### Requirement
Exactly as they appear, transcribe the entries and skip any pictures.

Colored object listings
★ ★ ★ ★ ★
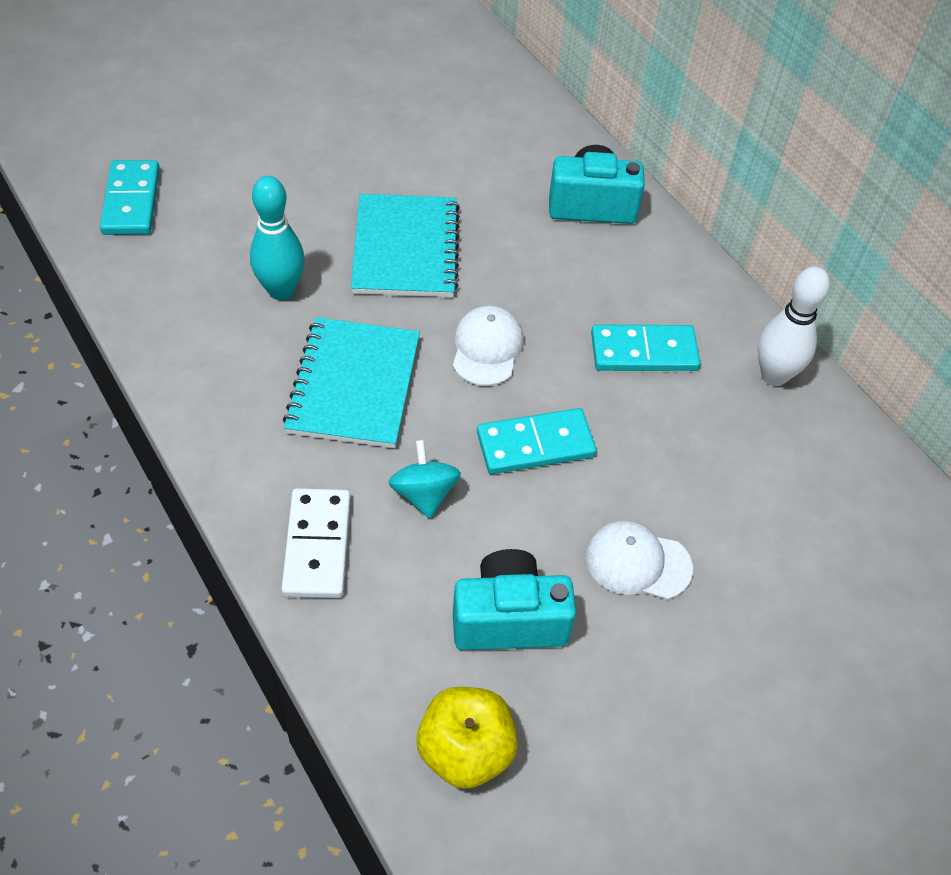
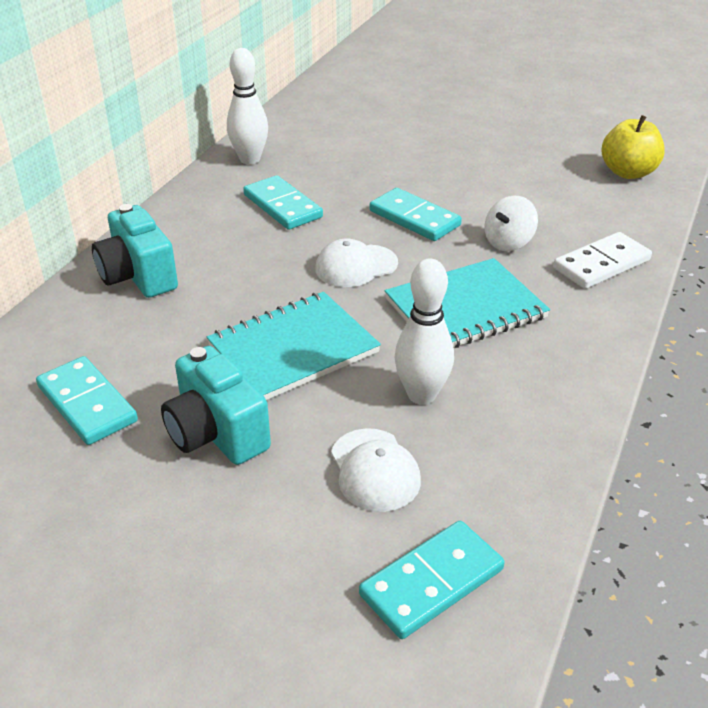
camera: 120 degrees left, 15 degrees down
(281, 290) = (421, 395): turquoise bowling pin -> white bowling pin
(424, 494) = (508, 242): turquoise spinning top -> white spinning top
(444, 125) = (87, 404): none -> turquoise domino
(509, 619) = (542, 186): turquoise camera -> turquoise camera (216, 433)
(637, 562) = (450, 162): white cap -> white cap (374, 470)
★ ★ ★ ★ ★
### Written solution
camera: 120 degrees left, 15 degrees down
(281, 290) = (421, 395): turquoise bowling pin -> white bowling pin
(424, 494) = (508, 242): turquoise spinning top -> white spinning top
(444, 125) = (87, 404): none -> turquoise domino
(509, 619) = (542, 186): turquoise camera -> turquoise camera (216, 433)
(637, 562) = (450, 162): white cap -> white cap (374, 470)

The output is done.